**TASK TO CARRY OUT**
Below are the entries; transcribe them exactly and drop every picture.

RECORD EXCERPTS: Begin

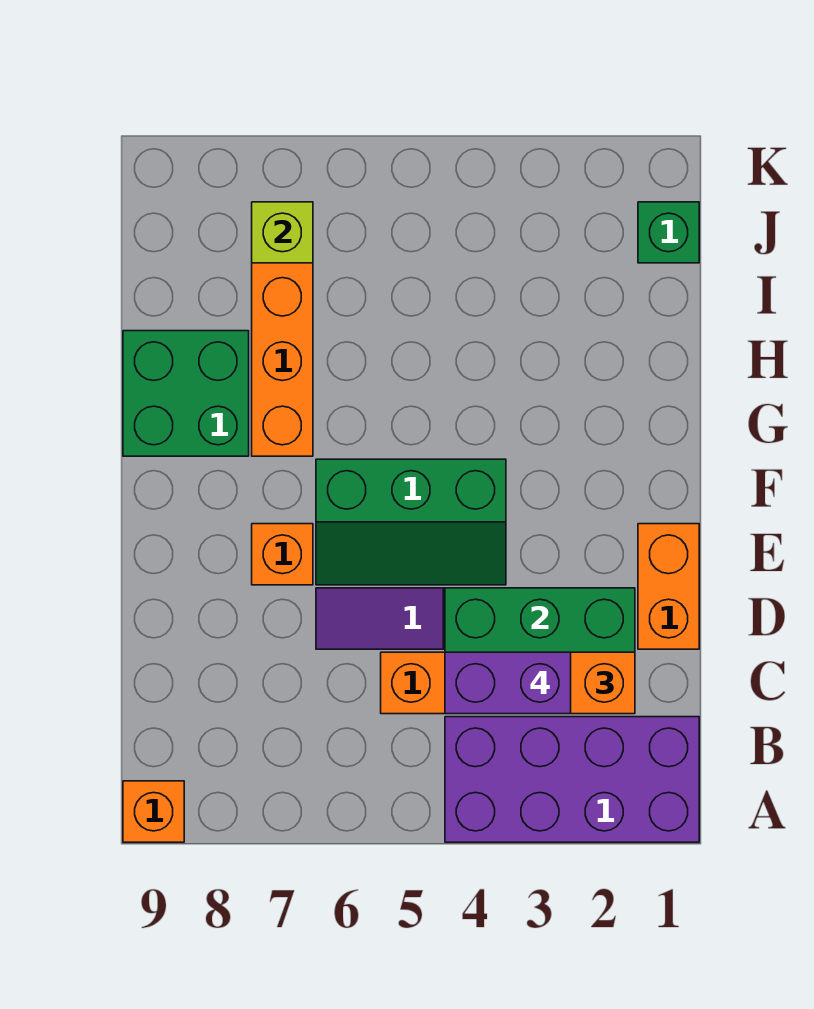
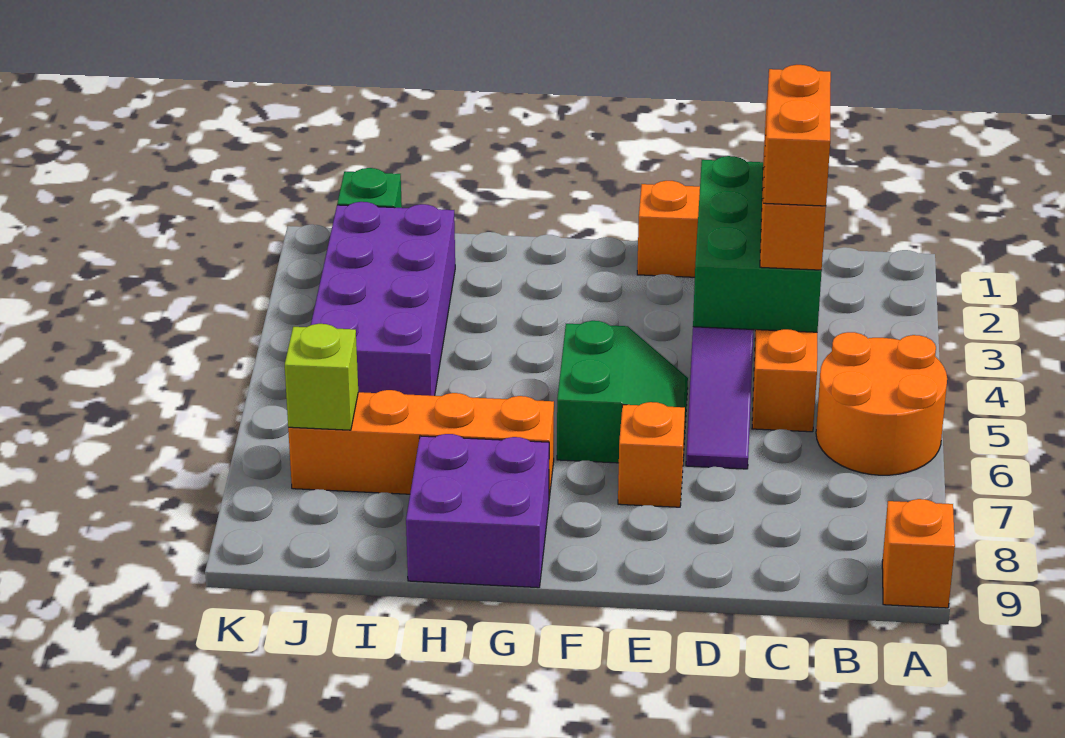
purple 2x4 brick [445,717,699,842] -> purple 2x4 brick moved to [311,202,455,396]
none -> orange 2x2 round brick [816,332,947,475]
purple 1x2 brick [445,652,571,714] -> orange 1x2 brick [763,65,831,206]
green 2x3 slope [316,459,506,585] -> green 2x2 slope [557,321,688,463]
green 2x2 brick [123,331,249,456] -> purple 2x2 brick [406,434,549,588]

RECORD EXCERPTS: End

**TASK SOLUTION**
purple 2x4 brick [445,717,699,842] -> purple 2x4 brick moved to [311,202,455,396]
none -> orange 2x2 round brick [816,332,947,475]
purple 1x2 brick [445,652,571,714] -> orange 1x2 brick [763,65,831,206]
green 2x3 slope [316,459,506,585] -> green 2x2 slope [557,321,688,463]
green 2x2 brick [123,331,249,456] -> purple 2x2 brick [406,434,549,588]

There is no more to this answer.